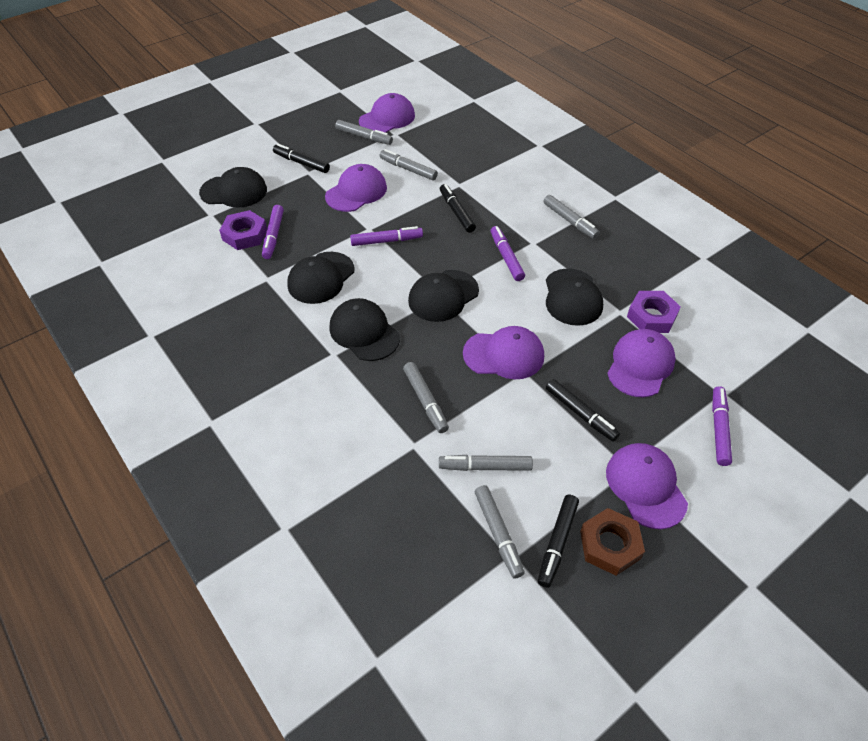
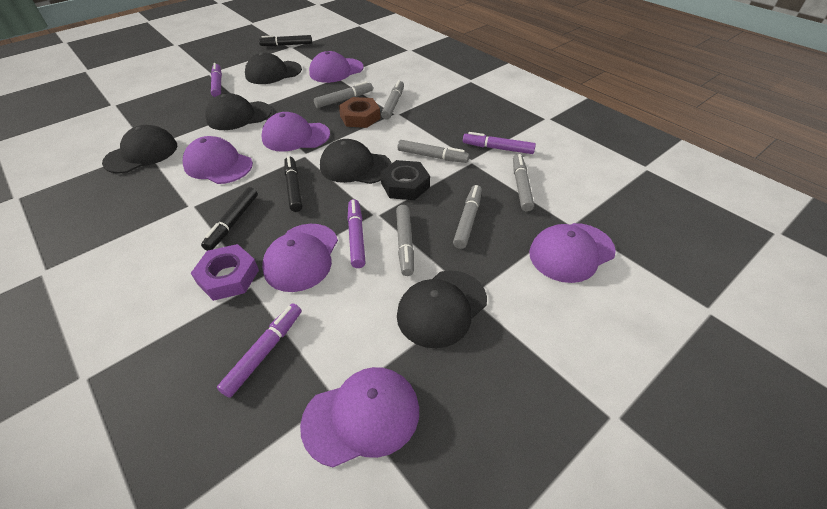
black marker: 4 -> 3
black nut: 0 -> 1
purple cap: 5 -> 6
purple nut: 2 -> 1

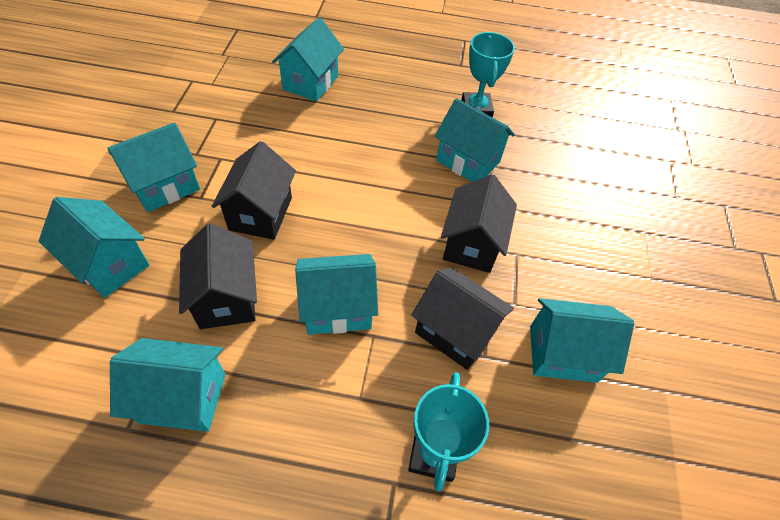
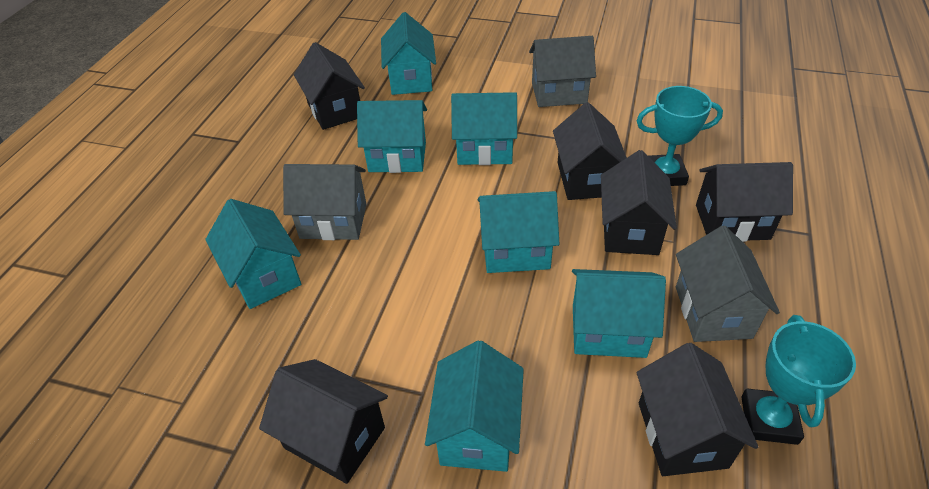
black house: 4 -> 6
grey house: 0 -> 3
==
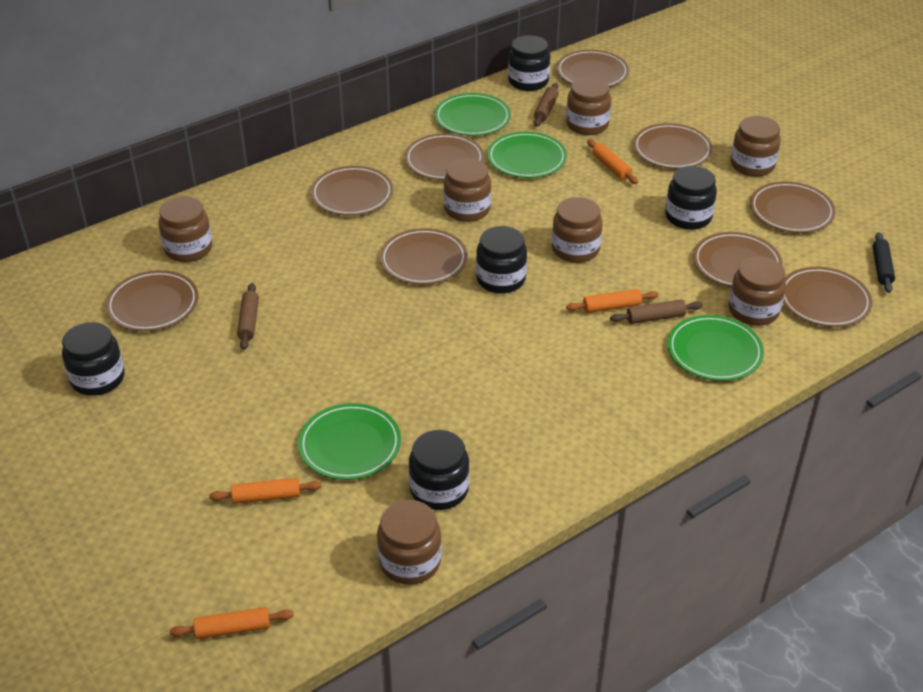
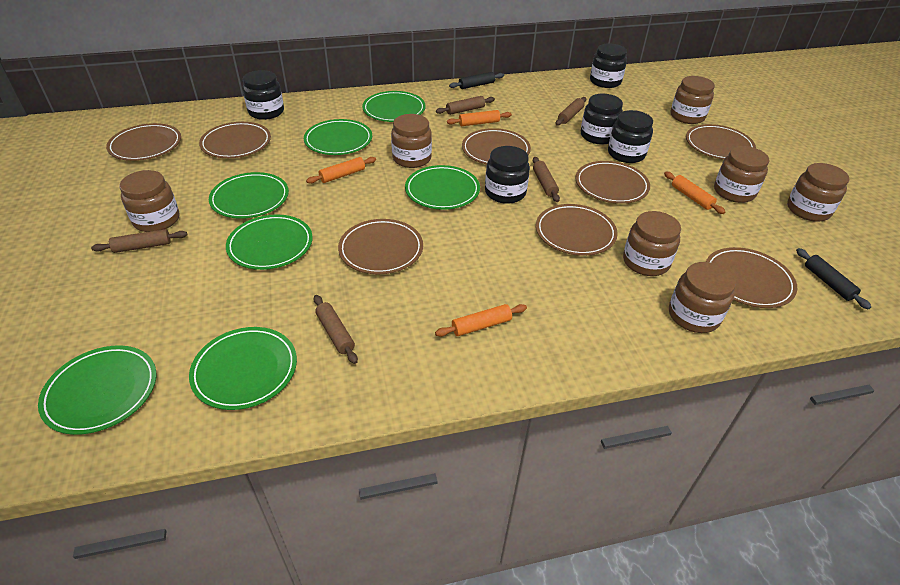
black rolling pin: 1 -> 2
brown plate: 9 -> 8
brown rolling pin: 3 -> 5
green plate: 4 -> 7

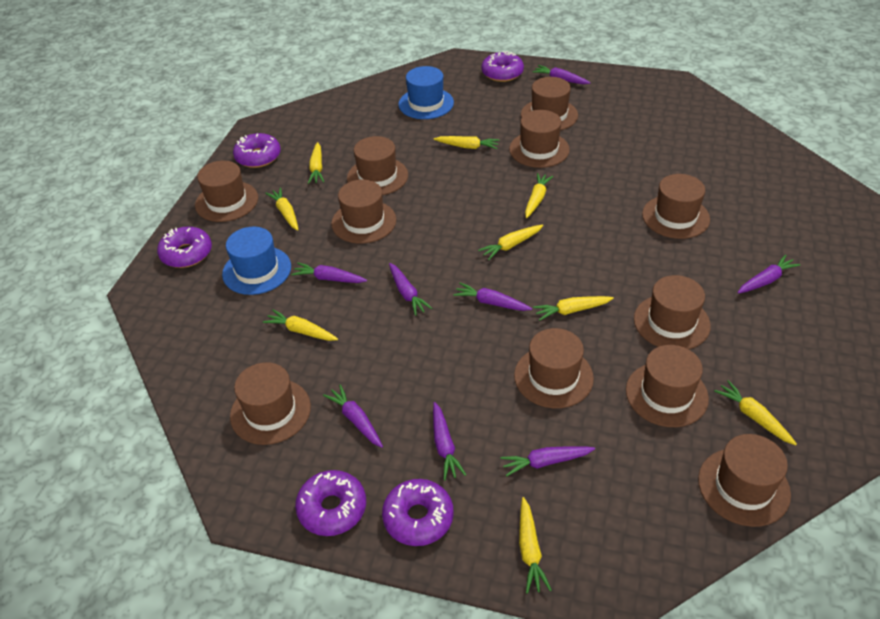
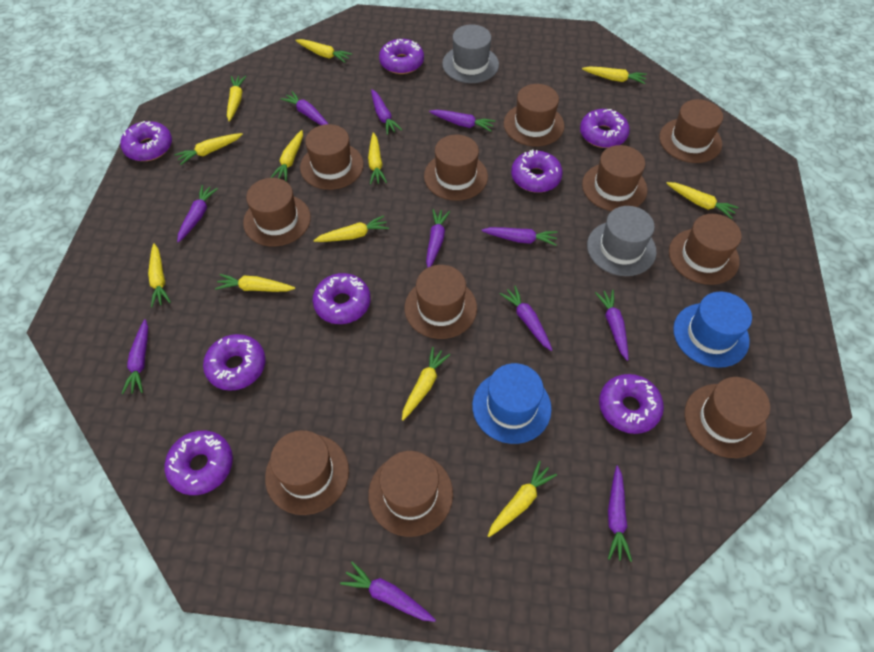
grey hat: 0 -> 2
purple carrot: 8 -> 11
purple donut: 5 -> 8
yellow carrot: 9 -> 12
* * *
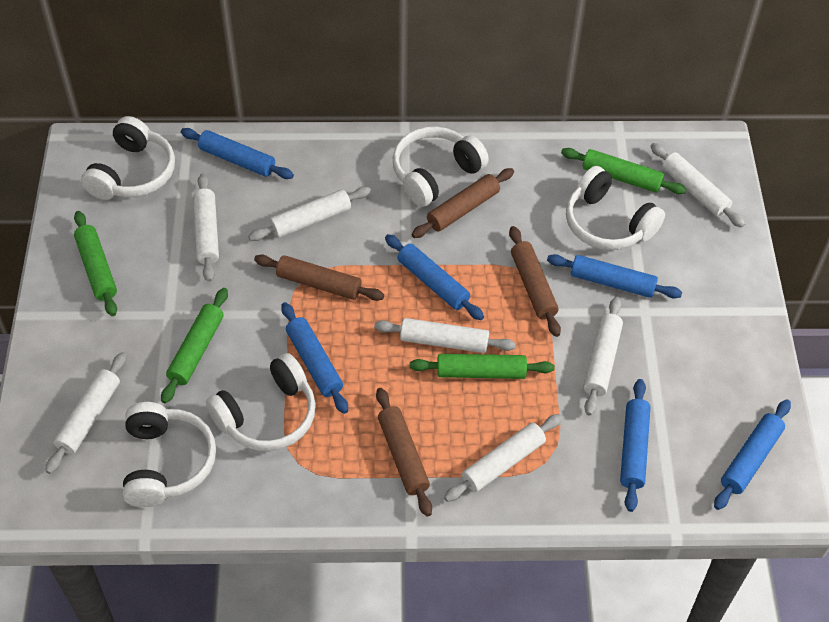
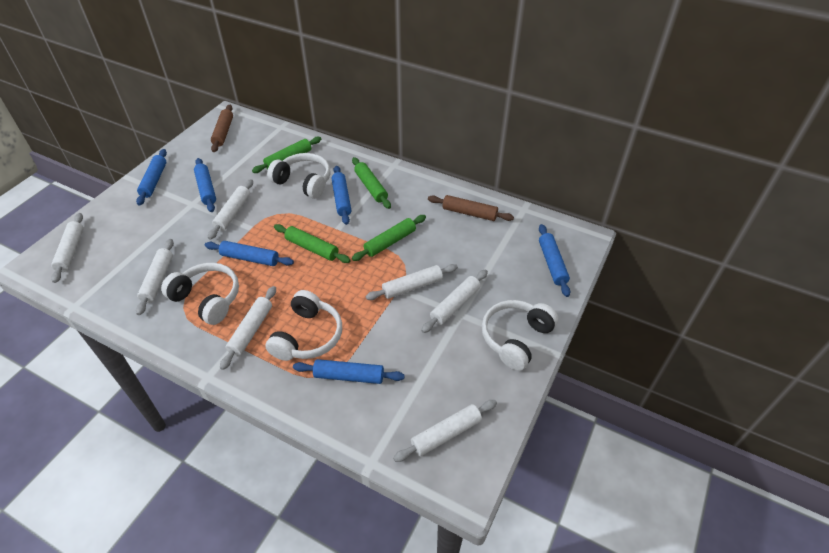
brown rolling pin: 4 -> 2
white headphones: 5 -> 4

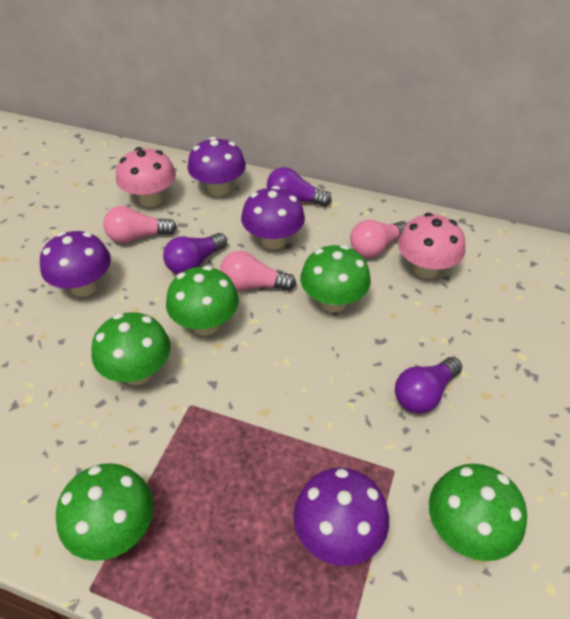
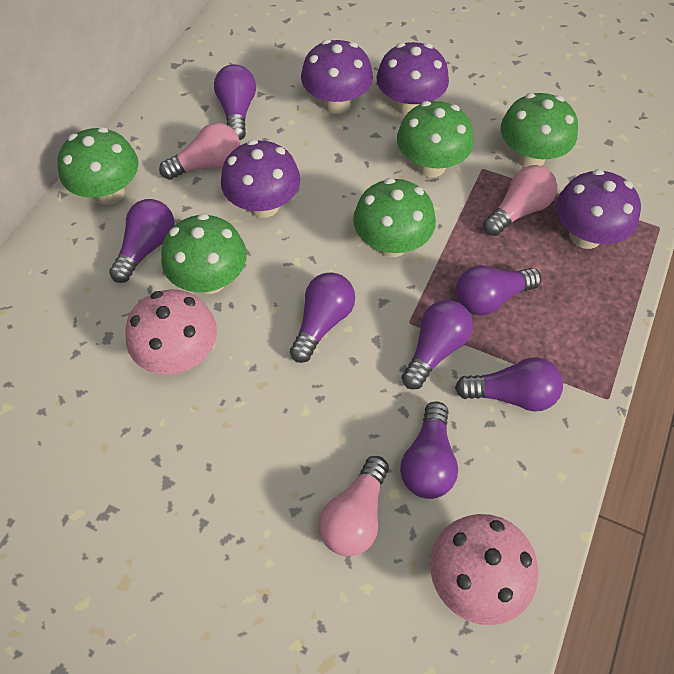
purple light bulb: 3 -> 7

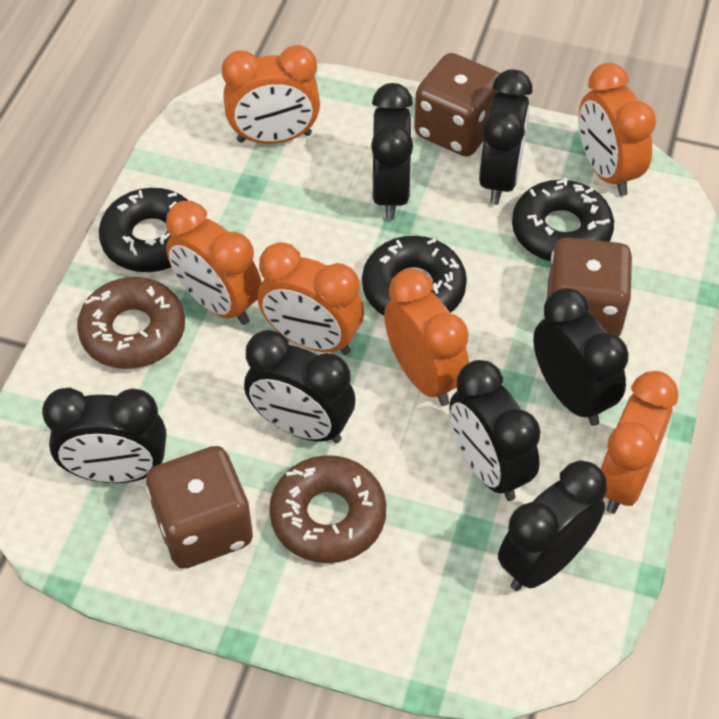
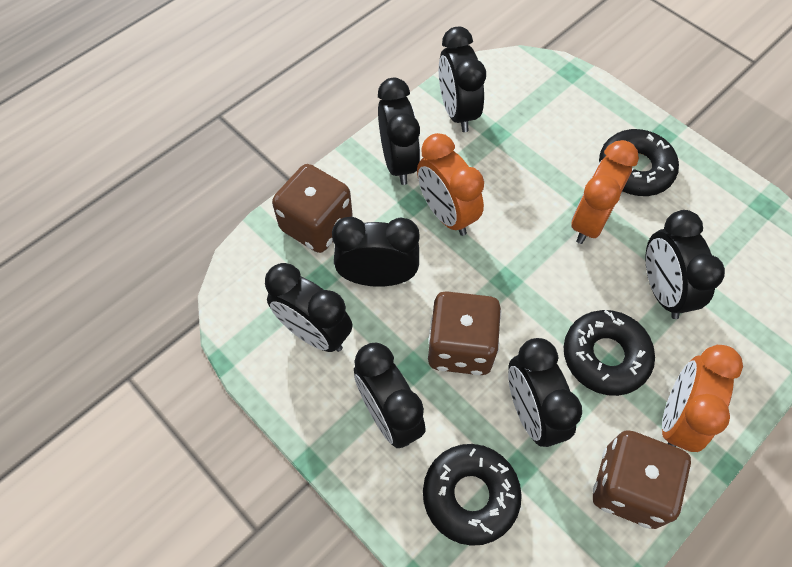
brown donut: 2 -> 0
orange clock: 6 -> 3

* ASSIGNMENT
Go through the material above line by line and state how many lines contain "brown". Give only the number.

* RESULT
4